[Scene change data]
::::::::::

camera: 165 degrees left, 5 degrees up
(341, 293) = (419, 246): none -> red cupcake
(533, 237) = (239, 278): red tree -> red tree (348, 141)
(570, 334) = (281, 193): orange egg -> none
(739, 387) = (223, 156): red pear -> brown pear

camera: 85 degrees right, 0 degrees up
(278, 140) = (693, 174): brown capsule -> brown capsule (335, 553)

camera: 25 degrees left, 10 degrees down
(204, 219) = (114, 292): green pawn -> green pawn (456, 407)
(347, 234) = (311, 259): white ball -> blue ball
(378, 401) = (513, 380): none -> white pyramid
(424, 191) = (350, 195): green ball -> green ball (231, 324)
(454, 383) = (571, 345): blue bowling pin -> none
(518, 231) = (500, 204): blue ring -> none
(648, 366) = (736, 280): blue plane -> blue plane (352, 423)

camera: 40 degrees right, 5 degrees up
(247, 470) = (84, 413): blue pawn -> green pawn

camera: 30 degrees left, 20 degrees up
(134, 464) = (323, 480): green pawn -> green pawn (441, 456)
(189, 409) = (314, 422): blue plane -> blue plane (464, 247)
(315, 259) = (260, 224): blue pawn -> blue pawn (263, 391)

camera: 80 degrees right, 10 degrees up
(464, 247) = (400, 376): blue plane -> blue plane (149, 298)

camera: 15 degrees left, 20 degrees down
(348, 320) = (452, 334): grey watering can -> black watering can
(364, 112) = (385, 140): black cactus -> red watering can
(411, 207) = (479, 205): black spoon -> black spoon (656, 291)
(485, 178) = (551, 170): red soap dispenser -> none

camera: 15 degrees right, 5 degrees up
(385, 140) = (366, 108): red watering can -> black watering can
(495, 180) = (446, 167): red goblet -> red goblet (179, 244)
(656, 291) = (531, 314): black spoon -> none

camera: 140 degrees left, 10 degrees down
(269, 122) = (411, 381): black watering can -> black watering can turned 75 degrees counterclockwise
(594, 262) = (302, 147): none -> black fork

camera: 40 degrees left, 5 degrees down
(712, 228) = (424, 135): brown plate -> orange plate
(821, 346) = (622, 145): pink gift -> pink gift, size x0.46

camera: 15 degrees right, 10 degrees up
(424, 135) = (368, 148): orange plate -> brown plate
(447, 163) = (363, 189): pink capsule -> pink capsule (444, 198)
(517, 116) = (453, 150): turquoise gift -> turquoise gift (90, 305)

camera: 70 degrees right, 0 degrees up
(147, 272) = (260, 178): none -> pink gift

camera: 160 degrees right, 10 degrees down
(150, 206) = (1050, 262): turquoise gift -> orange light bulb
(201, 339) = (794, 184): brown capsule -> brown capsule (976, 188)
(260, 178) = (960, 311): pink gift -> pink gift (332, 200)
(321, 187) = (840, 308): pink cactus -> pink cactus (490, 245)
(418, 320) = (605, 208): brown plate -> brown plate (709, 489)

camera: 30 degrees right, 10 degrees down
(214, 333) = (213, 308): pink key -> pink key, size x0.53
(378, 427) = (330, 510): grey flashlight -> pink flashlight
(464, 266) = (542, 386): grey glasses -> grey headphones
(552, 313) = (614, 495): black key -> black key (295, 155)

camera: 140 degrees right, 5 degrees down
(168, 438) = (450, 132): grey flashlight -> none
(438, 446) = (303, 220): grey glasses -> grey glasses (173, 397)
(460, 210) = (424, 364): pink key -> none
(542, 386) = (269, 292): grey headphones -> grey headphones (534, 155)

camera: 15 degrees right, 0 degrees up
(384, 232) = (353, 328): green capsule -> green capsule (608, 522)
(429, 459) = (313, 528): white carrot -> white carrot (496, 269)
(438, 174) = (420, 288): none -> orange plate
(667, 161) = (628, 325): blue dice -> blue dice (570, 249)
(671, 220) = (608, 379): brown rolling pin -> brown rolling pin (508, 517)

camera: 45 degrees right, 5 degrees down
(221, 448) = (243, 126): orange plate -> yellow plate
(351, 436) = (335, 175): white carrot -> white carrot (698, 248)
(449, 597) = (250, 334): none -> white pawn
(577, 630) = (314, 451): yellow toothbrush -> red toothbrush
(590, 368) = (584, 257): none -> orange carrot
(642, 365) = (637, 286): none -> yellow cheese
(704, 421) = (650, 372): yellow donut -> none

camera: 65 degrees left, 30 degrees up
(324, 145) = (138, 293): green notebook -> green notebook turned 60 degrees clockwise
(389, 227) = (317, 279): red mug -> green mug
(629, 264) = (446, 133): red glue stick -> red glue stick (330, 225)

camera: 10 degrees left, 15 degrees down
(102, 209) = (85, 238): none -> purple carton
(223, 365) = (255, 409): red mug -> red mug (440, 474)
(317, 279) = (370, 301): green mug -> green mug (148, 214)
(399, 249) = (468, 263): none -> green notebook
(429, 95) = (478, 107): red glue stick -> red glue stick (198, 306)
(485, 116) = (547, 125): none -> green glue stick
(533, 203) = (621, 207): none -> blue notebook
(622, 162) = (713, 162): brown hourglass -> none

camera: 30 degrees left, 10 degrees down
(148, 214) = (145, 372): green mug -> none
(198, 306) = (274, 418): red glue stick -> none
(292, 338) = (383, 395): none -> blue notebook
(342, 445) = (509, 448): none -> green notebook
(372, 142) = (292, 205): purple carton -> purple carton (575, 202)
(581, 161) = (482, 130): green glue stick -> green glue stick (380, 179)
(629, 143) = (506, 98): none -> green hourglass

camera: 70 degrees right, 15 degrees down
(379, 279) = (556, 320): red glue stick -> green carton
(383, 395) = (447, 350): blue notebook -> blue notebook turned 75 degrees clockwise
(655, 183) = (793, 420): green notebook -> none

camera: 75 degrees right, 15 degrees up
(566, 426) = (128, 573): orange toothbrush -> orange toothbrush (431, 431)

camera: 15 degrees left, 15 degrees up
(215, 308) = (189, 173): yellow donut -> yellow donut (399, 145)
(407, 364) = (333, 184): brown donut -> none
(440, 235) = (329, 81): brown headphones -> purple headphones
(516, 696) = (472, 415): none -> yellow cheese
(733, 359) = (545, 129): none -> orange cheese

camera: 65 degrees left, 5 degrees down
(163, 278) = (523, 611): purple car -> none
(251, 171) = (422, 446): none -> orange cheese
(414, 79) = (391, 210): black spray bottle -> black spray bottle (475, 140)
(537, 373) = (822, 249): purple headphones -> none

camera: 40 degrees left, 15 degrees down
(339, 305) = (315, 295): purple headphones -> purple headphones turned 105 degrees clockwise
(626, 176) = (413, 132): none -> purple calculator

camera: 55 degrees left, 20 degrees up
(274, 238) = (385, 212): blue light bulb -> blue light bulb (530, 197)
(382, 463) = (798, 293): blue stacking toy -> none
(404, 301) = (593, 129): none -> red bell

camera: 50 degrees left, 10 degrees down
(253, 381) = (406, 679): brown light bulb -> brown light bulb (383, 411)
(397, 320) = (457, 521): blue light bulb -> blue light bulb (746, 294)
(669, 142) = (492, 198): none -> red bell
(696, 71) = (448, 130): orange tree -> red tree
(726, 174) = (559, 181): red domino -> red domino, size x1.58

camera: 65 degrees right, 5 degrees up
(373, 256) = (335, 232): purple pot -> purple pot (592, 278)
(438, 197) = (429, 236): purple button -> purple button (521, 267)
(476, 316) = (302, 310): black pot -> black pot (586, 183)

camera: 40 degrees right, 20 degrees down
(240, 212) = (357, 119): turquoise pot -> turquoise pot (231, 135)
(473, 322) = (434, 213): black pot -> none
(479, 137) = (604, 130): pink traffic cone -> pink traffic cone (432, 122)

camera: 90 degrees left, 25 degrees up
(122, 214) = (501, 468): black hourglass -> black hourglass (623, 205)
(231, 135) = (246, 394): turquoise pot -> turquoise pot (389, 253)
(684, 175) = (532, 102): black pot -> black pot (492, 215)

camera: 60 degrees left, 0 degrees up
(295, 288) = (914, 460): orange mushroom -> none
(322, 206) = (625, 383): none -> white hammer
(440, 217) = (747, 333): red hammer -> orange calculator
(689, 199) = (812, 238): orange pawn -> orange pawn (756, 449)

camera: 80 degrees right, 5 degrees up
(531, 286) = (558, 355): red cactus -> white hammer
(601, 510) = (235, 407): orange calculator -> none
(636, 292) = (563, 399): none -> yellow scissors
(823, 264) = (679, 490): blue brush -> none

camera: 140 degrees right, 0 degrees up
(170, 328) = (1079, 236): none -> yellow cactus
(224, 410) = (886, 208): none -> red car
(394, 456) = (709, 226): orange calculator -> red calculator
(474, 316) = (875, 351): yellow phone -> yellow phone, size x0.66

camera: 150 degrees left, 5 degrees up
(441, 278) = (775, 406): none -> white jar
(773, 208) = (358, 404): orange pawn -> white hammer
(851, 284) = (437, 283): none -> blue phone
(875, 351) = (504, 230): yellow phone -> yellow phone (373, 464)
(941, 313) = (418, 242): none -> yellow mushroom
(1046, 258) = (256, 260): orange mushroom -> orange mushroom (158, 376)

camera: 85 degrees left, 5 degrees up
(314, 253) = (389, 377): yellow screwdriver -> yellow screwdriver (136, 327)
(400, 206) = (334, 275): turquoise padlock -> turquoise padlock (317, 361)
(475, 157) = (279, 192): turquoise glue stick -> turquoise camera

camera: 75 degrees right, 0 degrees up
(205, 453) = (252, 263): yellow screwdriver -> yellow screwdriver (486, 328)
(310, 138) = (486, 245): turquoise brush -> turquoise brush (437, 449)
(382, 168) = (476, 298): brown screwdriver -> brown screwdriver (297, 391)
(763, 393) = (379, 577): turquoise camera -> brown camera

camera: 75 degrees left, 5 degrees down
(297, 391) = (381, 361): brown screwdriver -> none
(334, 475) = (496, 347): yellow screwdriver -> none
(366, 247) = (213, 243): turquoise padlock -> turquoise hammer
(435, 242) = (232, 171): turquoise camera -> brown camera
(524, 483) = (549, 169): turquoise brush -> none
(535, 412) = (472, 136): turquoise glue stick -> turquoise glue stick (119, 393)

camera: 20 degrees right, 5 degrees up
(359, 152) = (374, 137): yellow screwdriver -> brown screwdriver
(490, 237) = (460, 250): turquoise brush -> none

::::::::::

- [EXERCISE DESCRIPTION] Reproduce, exactly as they stand in the data above, the lines from the one that holds "(517, 116) = (453, 150): turquoise" to the one that holds "(168, 438) = (450, 132): grey", inclusive.

- [TASK SOLUTION]
(517, 116) = (453, 150): turquoise gift -> turquoise gift (90, 305)

camera: 70 degrees right, 0 degrees up
(147, 272) = (260, 178): none -> pink gift

camera: 160 degrees right, 10 degrees down
(150, 206) = (1050, 262): turquoise gift -> orange light bulb
(201, 339) = (794, 184): brown capsule -> brown capsule (976, 188)
(260, 178) = (960, 311): pink gift -> pink gift (332, 200)
(321, 187) = (840, 308): pink cactus -> pink cactus (490, 245)
(418, 320) = (605, 208): brown plate -> brown plate (709, 489)

camera: 30 degrees right, 10 degrees down
(214, 333) = (213, 308): pink key -> pink key, size x0.53
(378, 427) = (330, 510): grey flashlight -> pink flashlight
(464, 266) = (542, 386): grey glasses -> grey headphones
(552, 313) = (614, 495): black key -> black key (295, 155)

camera: 140 degrees right, 5 degrees down
(168, 438) = (450, 132): grey flashlight -> none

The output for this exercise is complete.